### Provided data
-=-=-=-=-

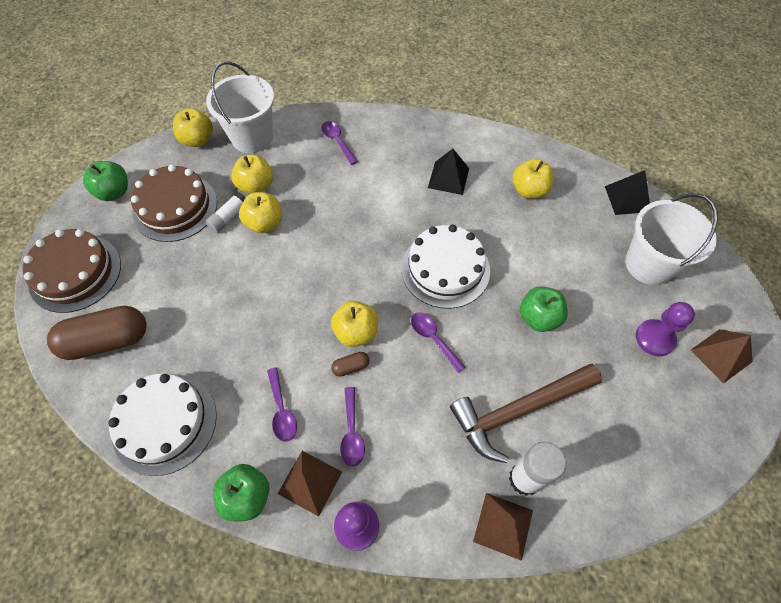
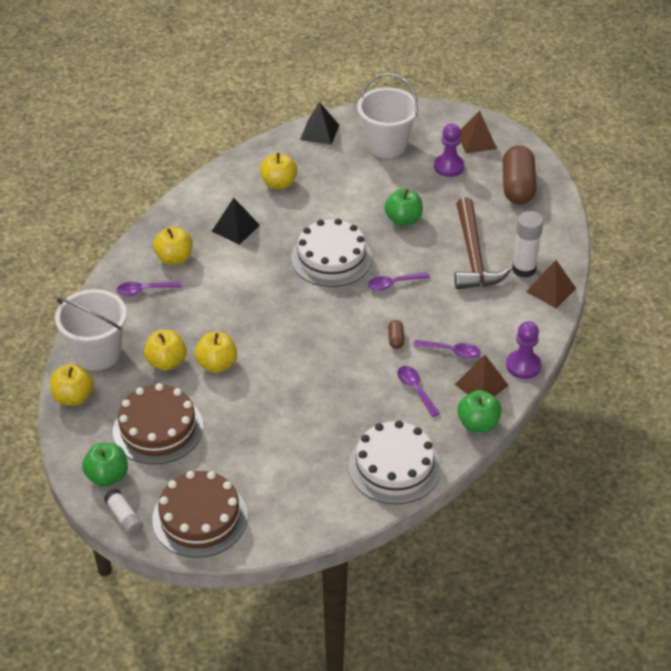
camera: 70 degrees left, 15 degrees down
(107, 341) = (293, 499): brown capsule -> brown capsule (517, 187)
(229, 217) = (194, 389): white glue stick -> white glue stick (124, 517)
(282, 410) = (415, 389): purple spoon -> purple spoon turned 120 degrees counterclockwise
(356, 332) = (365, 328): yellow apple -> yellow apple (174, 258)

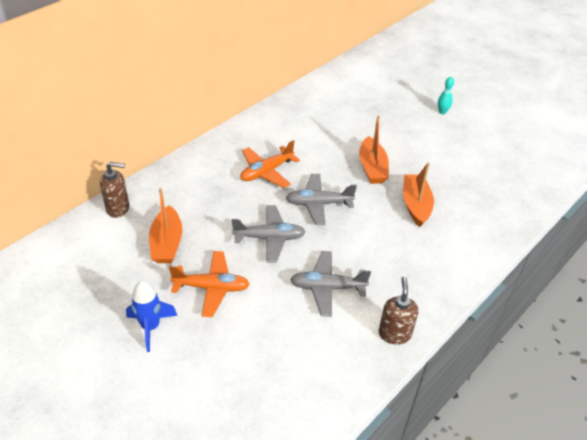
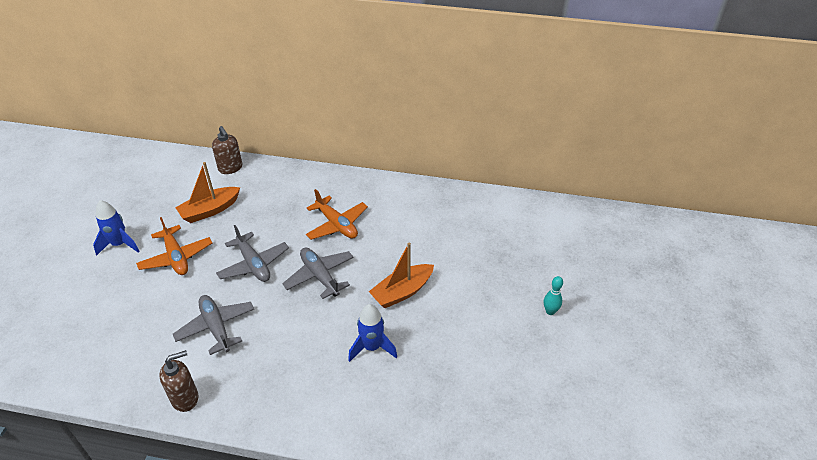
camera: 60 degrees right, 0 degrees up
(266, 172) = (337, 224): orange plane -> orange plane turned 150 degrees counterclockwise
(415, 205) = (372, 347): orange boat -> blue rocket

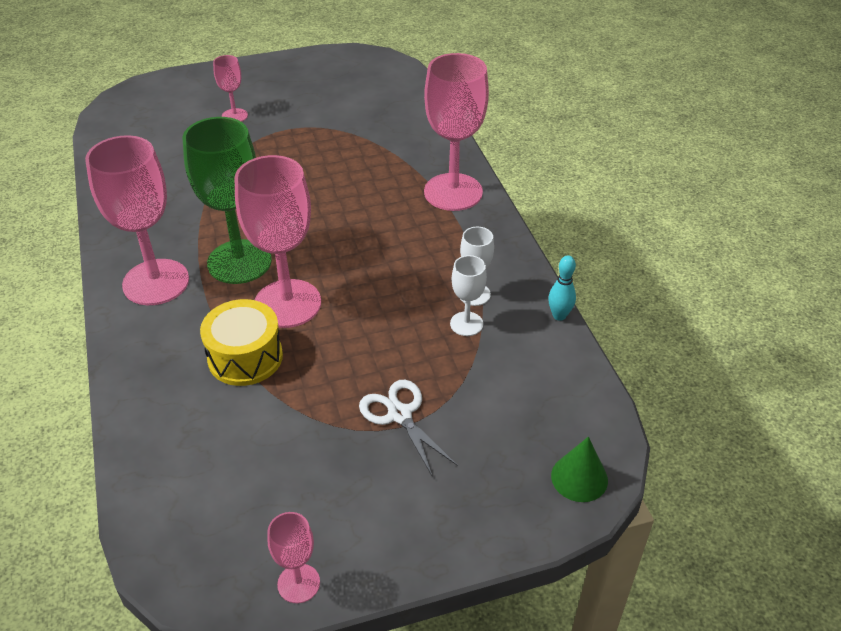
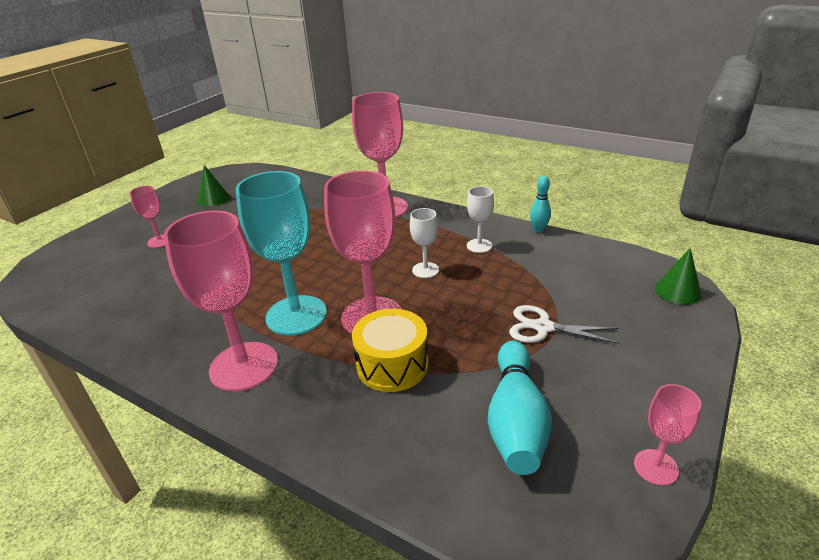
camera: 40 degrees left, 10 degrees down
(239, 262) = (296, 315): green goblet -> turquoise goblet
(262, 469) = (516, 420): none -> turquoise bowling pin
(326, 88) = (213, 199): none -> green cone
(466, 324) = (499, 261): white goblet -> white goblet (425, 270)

-=-=-=-=-

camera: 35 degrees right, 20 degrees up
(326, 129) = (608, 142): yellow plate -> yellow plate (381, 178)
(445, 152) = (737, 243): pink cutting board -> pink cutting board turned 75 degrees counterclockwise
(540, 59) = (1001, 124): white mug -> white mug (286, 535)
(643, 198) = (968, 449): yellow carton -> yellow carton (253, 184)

-=-=-=-=-

### Aim of the task
Give back exactly the lines of the listing above from the one that contains "camera: 70 degrees left, 15 degrees down" up to and including the one that contains "(466, 324) = (499, 261): white", but not the pictures, and no other lines.

### Task result
camera: 70 degrees left, 15 degrees down
(107, 341) = (293, 499): brown capsule -> brown capsule (517, 187)
(229, 217) = (194, 389): white glue stick -> white glue stick (124, 517)
(282, 410) = (415, 389): purple spoon -> purple spoon turned 120 degrees counterclockwise
(356, 332) = (365, 328): yellow apple -> yellow apple (174, 258)

camera: 60 degrees right, 0 degrees up
(266, 172) = (337, 224): orange plane -> orange plane turned 150 degrees counterclockwise
(415, 205) = (372, 347): orange boat -> blue rocket

camera: 40 degrees left, 10 degrees down
(239, 262) = (296, 315): green goblet -> turquoise goblet
(262, 469) = (516, 420): none -> turquoise bowling pin
(326, 88) = (213, 199): none -> green cone
(466, 324) = (499, 261): white goblet -> white goblet (425, 270)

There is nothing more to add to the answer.